Work task: The required output is the exact run of lines below that opens at the line with "R12: 68k (+5V, SIG15) -> 68k (SIG15, VSS)" and closes at the line with "U4: none -> NAND (in EN1, in IN0, out Y2)".

Data items:
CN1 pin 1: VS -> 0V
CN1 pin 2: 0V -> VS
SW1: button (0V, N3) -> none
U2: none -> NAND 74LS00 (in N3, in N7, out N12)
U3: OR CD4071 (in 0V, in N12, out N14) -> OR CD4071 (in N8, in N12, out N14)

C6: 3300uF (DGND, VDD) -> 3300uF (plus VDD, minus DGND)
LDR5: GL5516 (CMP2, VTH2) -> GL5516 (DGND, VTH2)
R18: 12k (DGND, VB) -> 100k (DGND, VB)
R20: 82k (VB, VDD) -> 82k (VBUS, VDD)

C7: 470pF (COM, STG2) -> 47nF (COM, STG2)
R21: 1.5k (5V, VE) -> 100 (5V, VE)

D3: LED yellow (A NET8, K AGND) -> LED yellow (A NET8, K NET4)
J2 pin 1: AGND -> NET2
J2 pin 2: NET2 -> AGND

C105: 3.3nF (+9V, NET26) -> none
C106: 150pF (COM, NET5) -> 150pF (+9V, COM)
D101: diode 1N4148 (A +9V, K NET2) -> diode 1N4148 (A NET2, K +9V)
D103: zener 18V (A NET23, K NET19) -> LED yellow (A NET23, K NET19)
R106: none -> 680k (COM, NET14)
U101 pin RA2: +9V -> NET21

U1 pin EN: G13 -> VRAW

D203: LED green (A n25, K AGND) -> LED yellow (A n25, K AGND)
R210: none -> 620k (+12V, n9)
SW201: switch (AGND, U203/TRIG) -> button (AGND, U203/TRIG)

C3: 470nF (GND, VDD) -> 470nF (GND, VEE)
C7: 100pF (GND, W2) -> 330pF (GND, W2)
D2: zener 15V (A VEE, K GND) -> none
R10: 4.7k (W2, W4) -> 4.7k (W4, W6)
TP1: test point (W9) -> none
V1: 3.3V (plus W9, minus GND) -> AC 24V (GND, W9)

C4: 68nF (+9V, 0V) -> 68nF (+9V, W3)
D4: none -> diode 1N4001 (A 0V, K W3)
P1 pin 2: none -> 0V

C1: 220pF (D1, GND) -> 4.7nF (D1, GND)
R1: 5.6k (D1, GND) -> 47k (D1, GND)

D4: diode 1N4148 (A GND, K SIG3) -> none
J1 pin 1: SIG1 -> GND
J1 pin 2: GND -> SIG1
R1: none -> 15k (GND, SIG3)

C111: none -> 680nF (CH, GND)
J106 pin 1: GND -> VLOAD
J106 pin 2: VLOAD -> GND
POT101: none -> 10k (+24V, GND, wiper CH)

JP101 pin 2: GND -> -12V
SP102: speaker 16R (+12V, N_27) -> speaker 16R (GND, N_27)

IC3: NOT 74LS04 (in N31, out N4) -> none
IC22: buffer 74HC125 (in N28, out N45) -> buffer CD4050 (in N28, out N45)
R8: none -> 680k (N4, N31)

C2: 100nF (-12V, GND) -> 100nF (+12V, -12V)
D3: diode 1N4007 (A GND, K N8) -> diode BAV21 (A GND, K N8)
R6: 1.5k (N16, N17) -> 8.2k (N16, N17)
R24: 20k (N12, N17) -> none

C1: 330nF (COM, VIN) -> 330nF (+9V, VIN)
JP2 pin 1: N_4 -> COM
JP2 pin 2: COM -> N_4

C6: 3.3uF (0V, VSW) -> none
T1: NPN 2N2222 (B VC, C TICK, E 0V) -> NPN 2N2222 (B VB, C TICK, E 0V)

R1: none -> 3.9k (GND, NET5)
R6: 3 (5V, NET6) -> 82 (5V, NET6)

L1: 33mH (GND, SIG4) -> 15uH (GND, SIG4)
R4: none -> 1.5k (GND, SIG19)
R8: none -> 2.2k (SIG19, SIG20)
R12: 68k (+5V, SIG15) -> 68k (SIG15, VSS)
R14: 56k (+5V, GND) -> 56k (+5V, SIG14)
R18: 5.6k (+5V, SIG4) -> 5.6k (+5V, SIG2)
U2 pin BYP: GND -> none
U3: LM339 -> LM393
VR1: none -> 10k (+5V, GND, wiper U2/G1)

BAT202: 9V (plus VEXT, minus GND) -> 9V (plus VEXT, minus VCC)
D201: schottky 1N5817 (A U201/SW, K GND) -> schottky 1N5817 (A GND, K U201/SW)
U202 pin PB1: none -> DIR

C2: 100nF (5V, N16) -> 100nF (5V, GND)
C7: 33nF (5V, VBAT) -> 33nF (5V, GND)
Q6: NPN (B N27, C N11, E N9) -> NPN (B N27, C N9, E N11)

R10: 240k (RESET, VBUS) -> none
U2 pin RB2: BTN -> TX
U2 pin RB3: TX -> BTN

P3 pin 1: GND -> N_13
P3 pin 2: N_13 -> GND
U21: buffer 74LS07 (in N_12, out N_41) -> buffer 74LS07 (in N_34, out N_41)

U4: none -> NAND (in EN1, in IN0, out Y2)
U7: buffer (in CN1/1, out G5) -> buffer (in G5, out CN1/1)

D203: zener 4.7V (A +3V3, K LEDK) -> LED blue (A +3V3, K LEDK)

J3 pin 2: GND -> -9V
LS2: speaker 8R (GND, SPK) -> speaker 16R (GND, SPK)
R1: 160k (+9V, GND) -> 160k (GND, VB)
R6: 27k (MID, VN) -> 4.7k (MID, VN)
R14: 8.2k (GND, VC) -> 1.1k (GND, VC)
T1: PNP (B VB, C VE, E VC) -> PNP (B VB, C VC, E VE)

Your solution:
R12: 68k (+5V, SIG15) -> 68k (SIG15, VSS)
R14: 56k (+5V, GND) -> 56k (+5V, SIG14)
R18: 5.6k (+5V, SIG4) -> 5.6k (+5V, SIG2)
U2 pin BYP: GND -> none
U3: LM339 -> LM393
VR1: none -> 10k (+5V, GND, wiper U2/G1)

BAT202: 9V (plus VEXT, minus GND) -> 9V (plus VEXT, minus VCC)
D201: schottky 1N5817 (A U201/SW, K GND) -> schottky 1N5817 (A GND, K U201/SW)
U202 pin PB1: none -> DIR

C2: 100nF (5V, N16) -> 100nF (5V, GND)
C7: 33nF (5V, VBAT) -> 33nF (5V, GND)
Q6: NPN (B N27, C N11, E N9) -> NPN (B N27, C N9, E N11)

R10: 240k (RESET, VBUS) -> none
U2 pin RB2: BTN -> TX
U2 pin RB3: TX -> BTN

P3 pin 1: GND -> N_13
P3 pin 2: N_13 -> GND
U21: buffer 74LS07 (in N_12, out N_41) -> buffer 74LS07 (in N_34, out N_41)

U4: none -> NAND (in EN1, in IN0, out Y2)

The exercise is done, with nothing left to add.